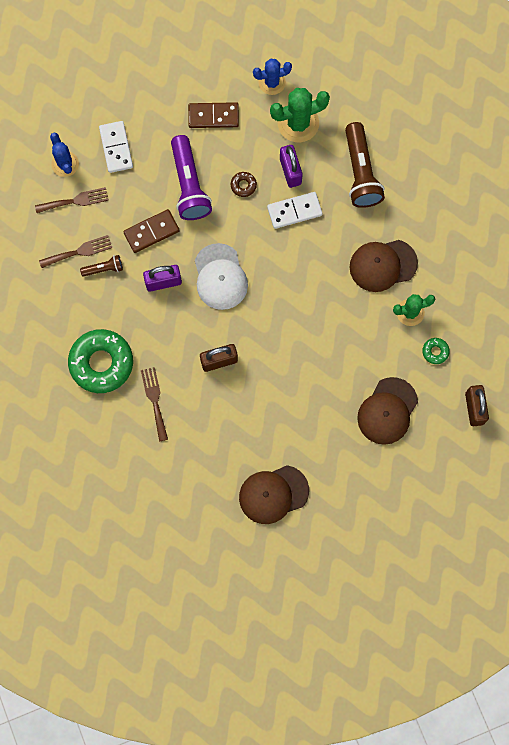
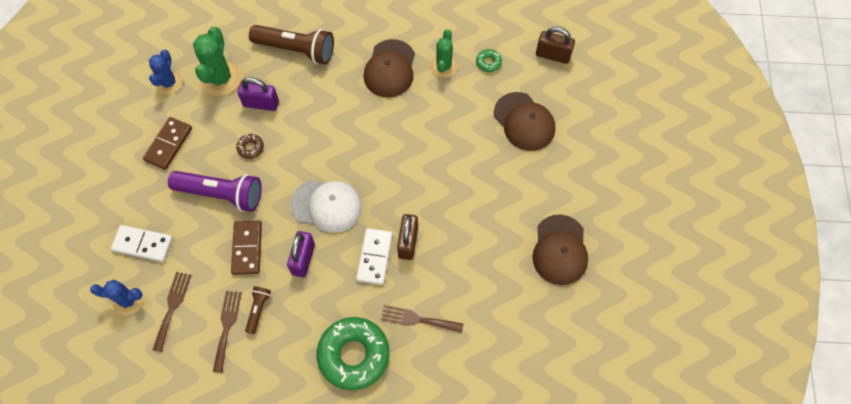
camera: 65 degrees left, 10 degrees down
white domino [267,192,322,229] -> white domino moved to [356,228,393,285]

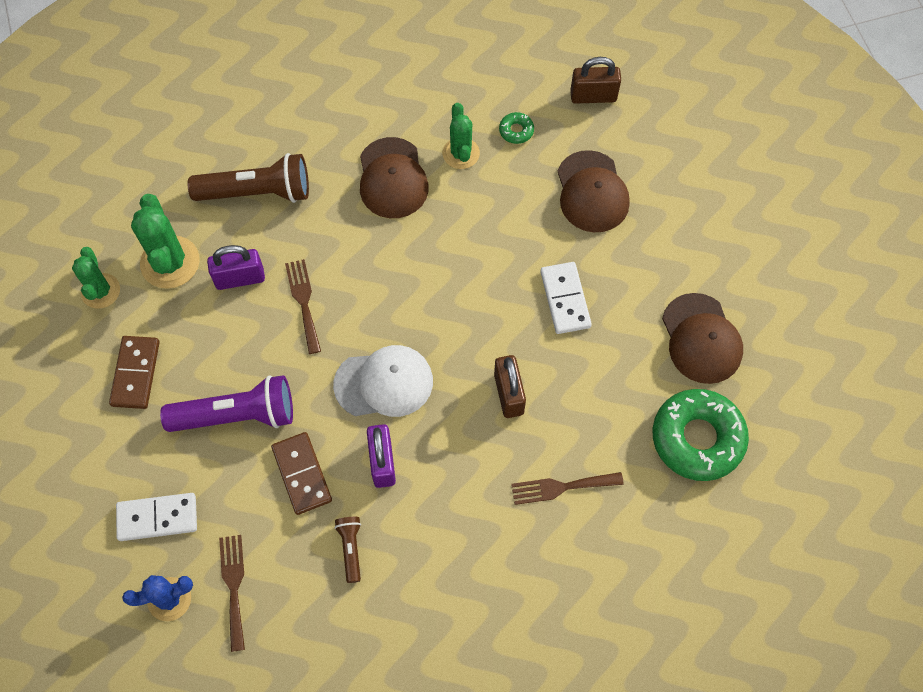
camera: 20 degrees left, 0 degrees up
blue cactus [149,49,183,95] -> green cactus [72,247,120,309]
brown fork [213,291,242,373] -> brown fork moved to [285,259,321,354]
brown donut [236,134,264,159] -> none
green donut [317,317,390,390] -> green donut moved to [653,389,749,481]
white domino [356,228,393,285] -> white domino moved to [540,262,592,334]
brown cap [494,92,555,151] -> brown cap turned 45 degrees clockwise [558,150,630,232]

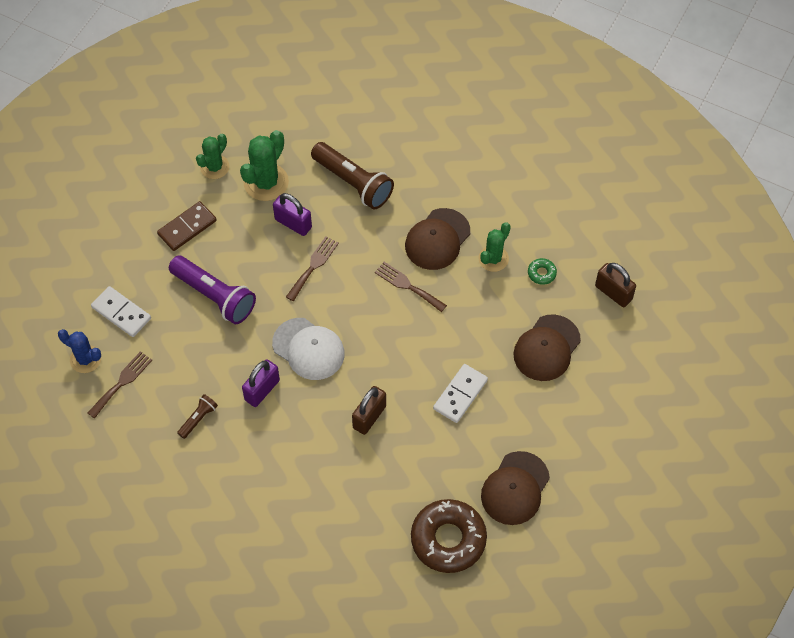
camera: 45 degrees right, 5 degrees down
brown domino [271,432,332,515] -> none
brown fork [511,472,624,505] -> brown fork moved to [375,262,447,312]
green donut [653,389,749,481] -> brown donut [411,499,487,573]

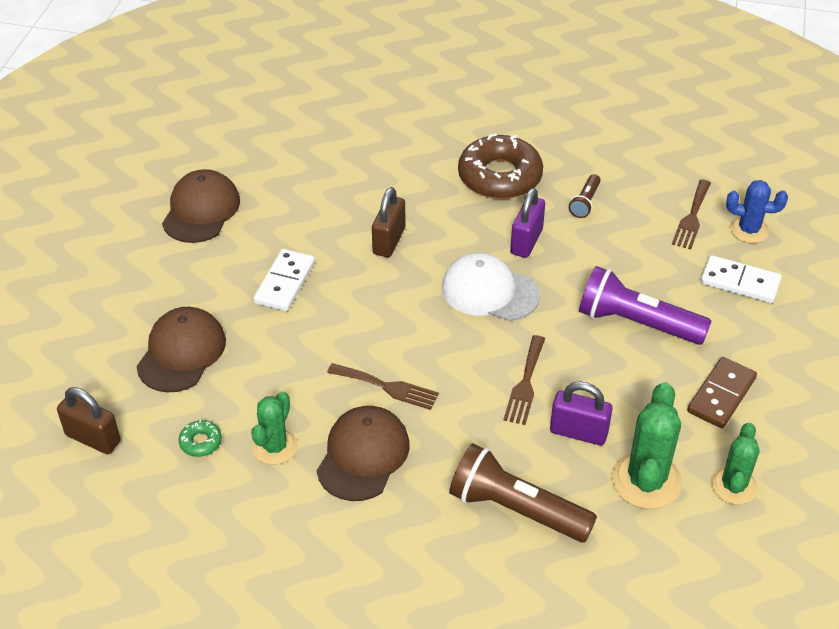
camera: 165 degrees right, 15 degrees down
brown donut [411,499,487,573] -> brown donut moved to [458,134,543,199]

--*--

• Exercise description: Everything from the line with "camera: 165 degrees right, 15 degrees down" through the last line of the material above should be echoed exactly, and nothing else.

• Answer for this exercise:
camera: 165 degrees right, 15 degrees down
brown donut [411,499,487,573] -> brown donut moved to [458,134,543,199]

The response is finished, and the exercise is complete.